## Task directions
Without the images, set down each entry exactly.

Version comparison data:
<<<<

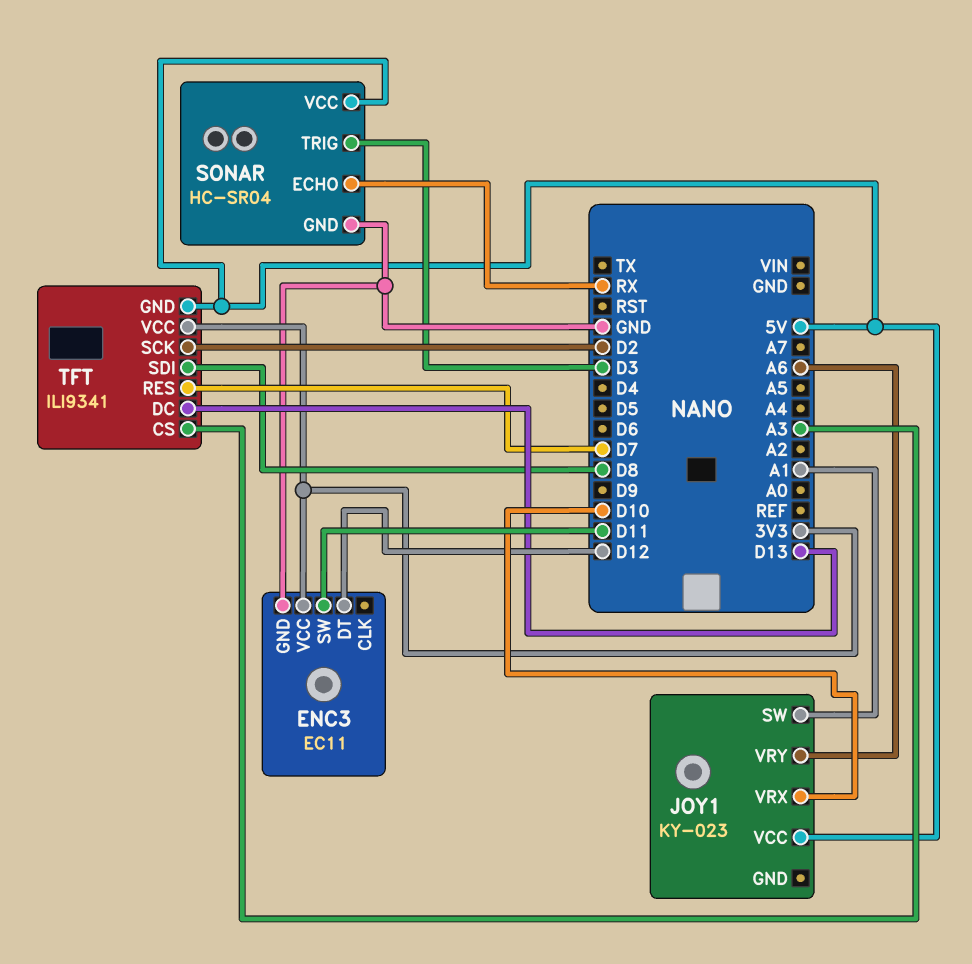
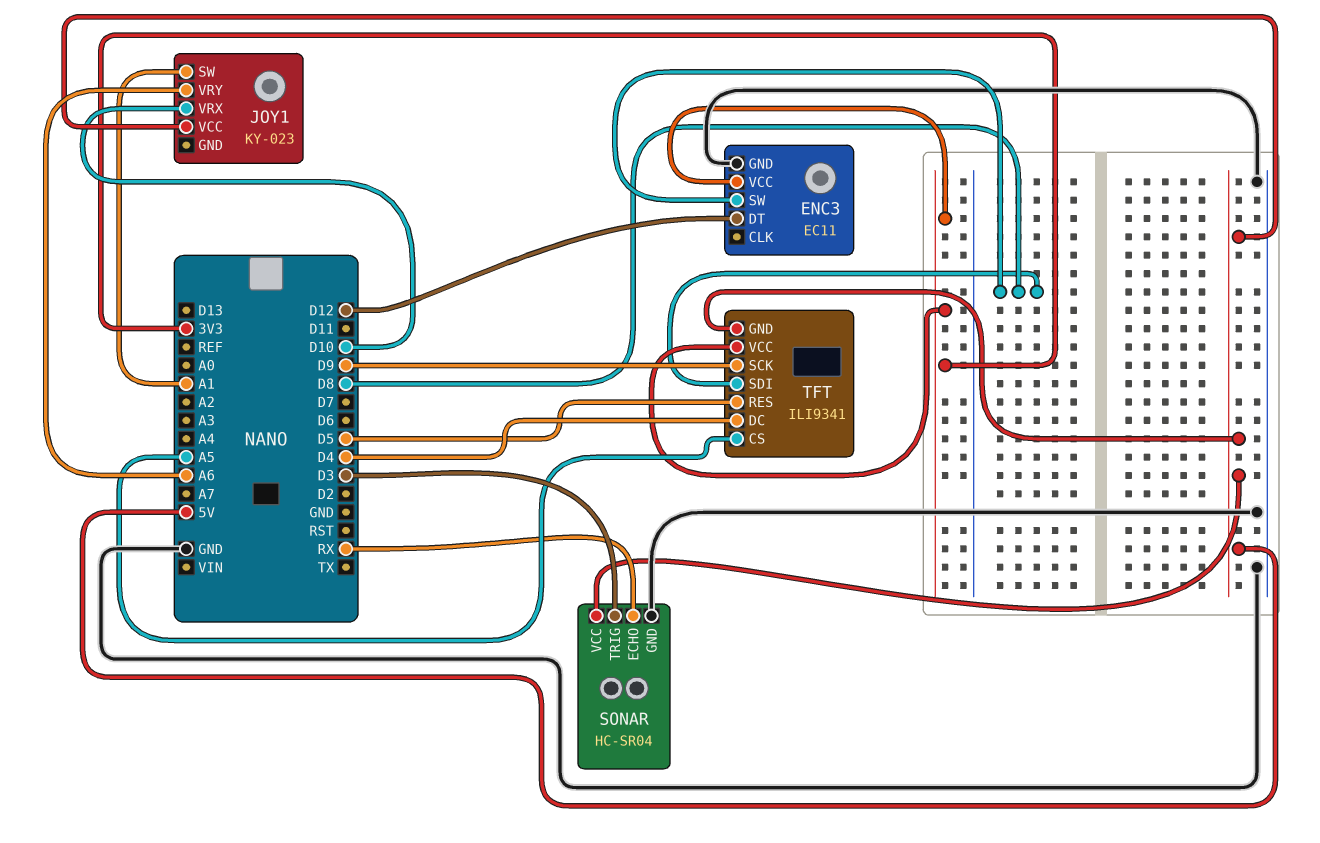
ENC3 pin SW: D11 -> D8
TFT pin CS: A3 -> A5
TFT pin DC: D13 -> D4
TFT pin RES: D7 -> D5
TFT pin SCK: D2 -> D9

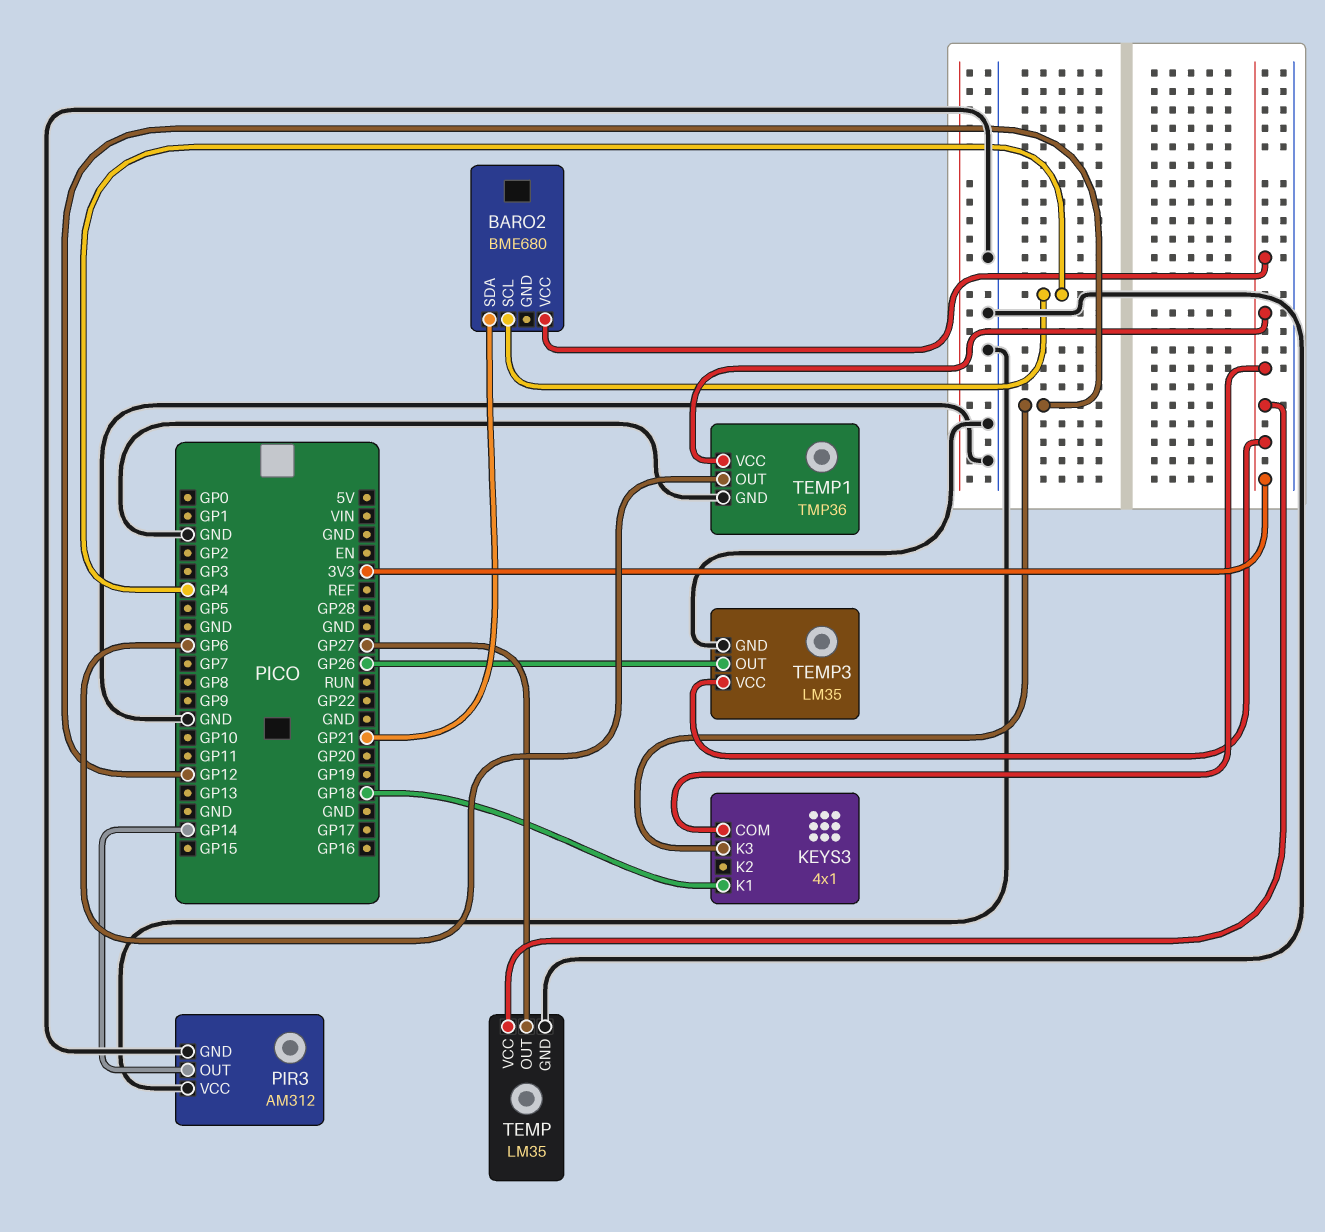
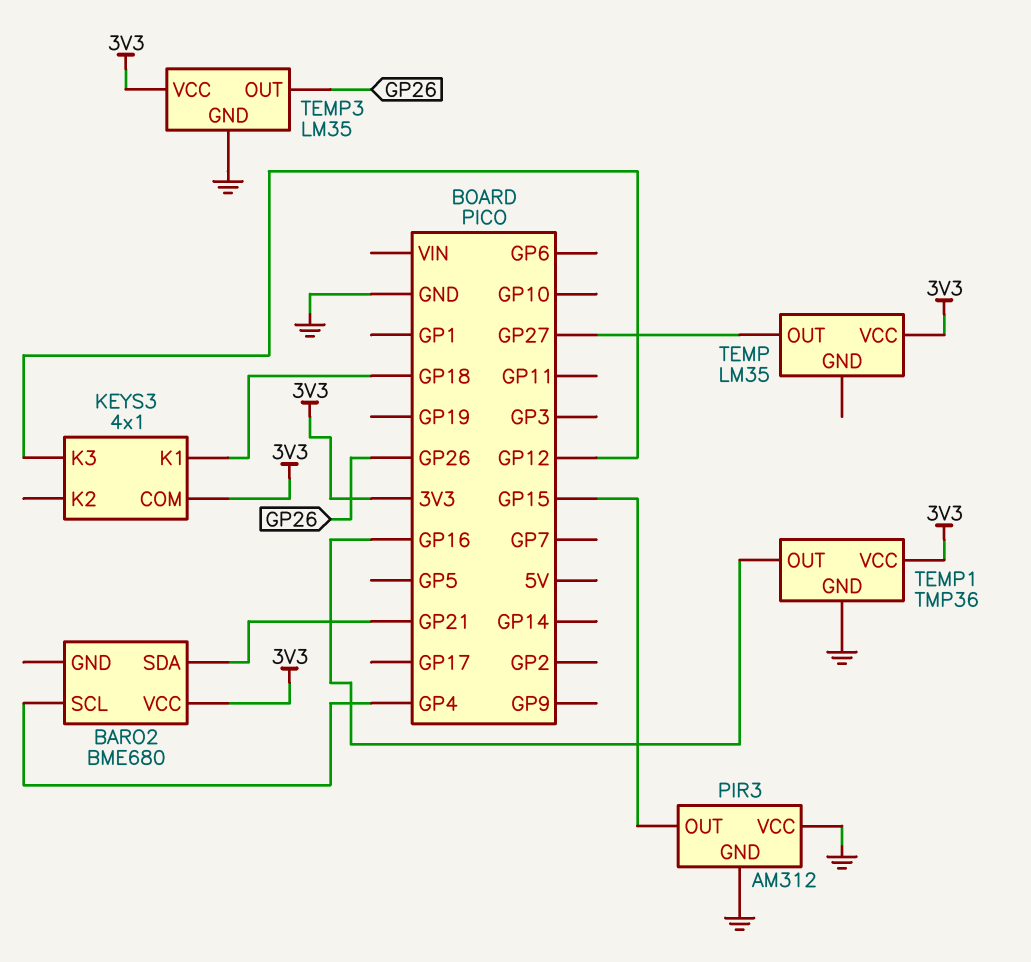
PIR3 pin OUT: GP14 -> GP15
TEMP pin GND: GND -> none
TEMP1 pin OUT: GP6 -> GP16

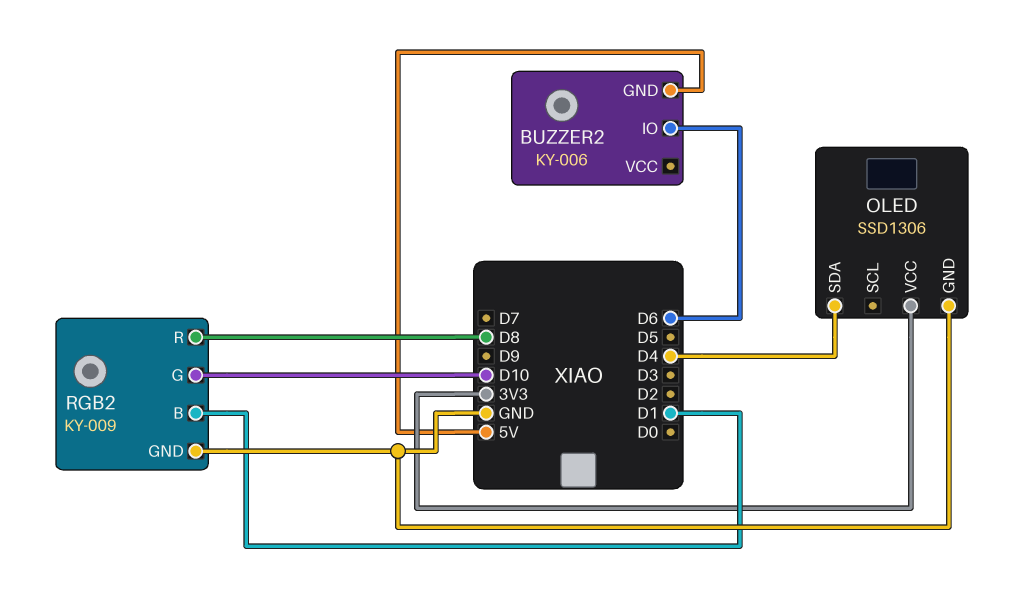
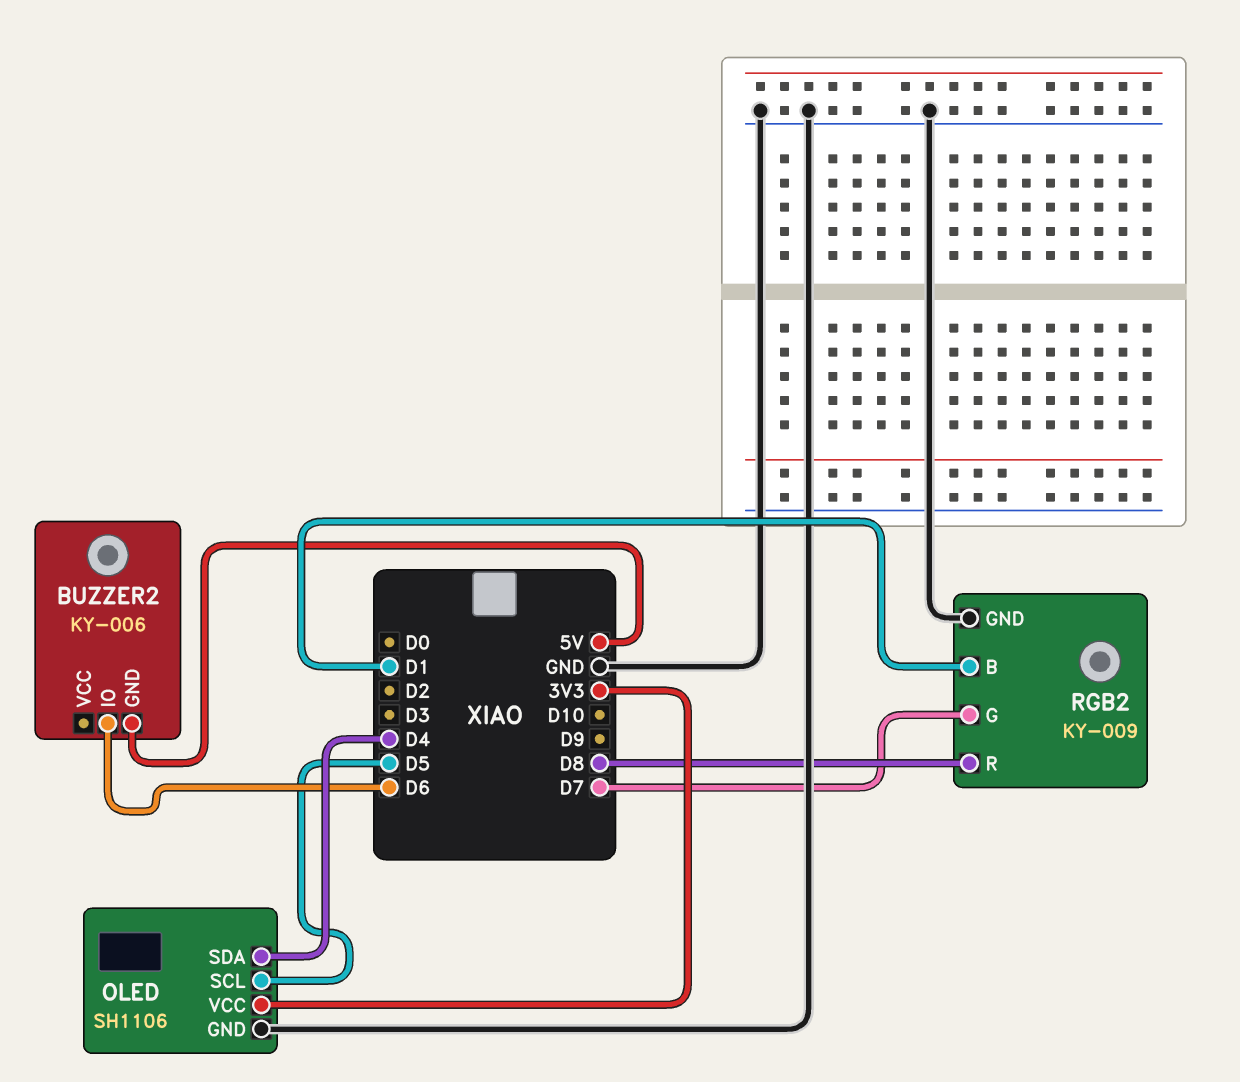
OLED: SSD1306 -> SH1106
OLED pin SCL: none -> D5
RGB2 pin G: D10 -> D7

>>>>

## The answer
ENC3 pin SW: D11 -> D8
TFT pin CS: A3 -> A5
TFT pin DC: D13 -> D4
TFT pin RES: D7 -> D5
TFT pin SCK: D2 -> D9

PIR3 pin OUT: GP14 -> GP15
TEMP pin GND: GND -> none
TEMP1 pin OUT: GP6 -> GP16

OLED: SSD1306 -> SH1106
OLED pin SCL: none -> D5
RGB2 pin G: D10 -> D7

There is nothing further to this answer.